■ **Dataset excerpt**
══════
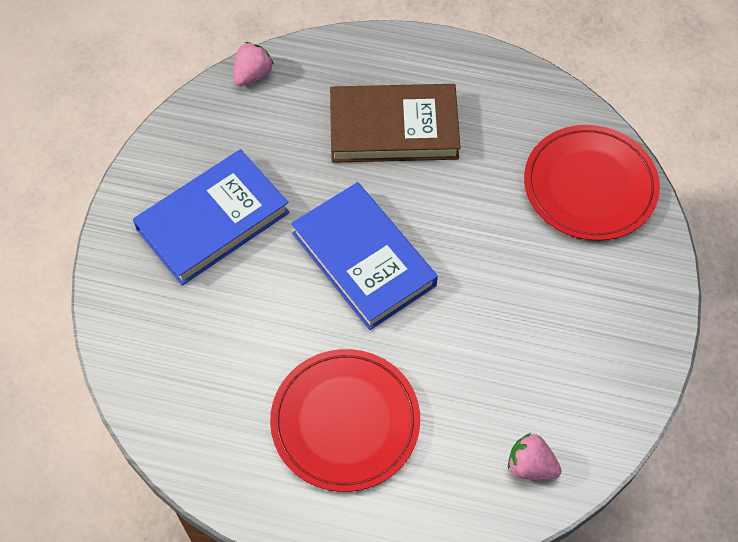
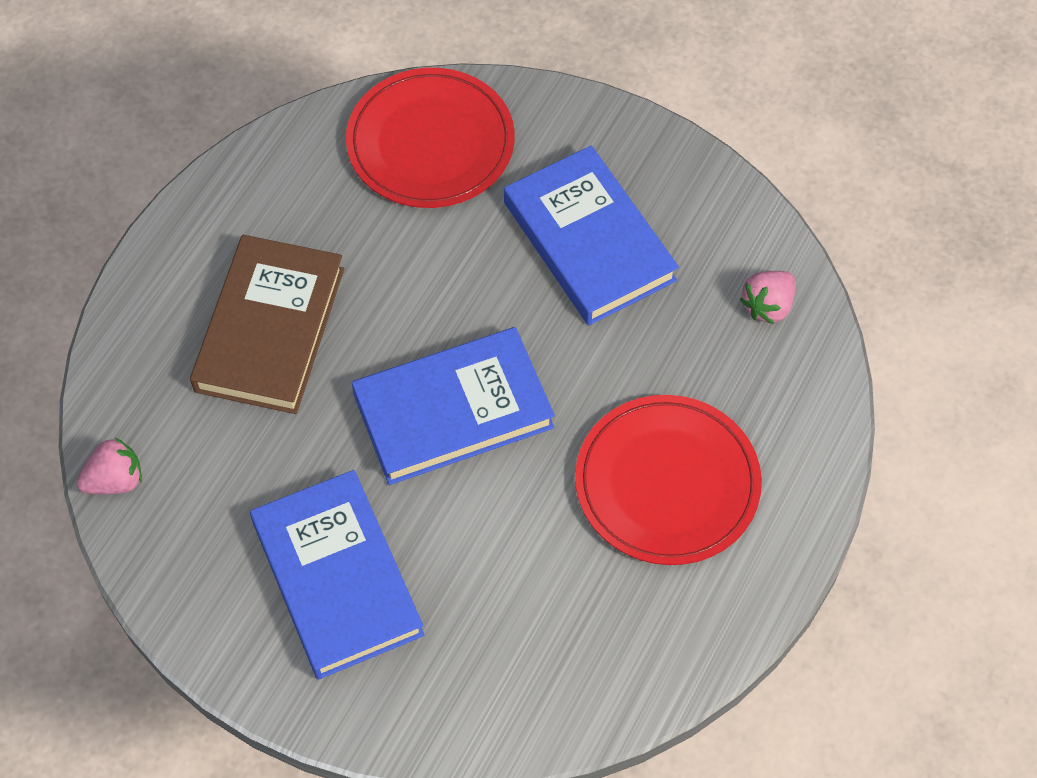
camera: 75 degrees left, 0 degrees up
(253, 74) = (115, 480): pink strawberry -> pink strawberry turned 105 degrees clockwise
(543, 316) = (589, 241): none -> blue book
══════
■ **Exercise directions**
Which lines above include the string "degrees"? Show them.

■ **Output below**
camera: 75 degrees left, 0 degrees up
(253, 74) = (115, 480): pink strawberry -> pink strawberry turned 105 degrees clockwise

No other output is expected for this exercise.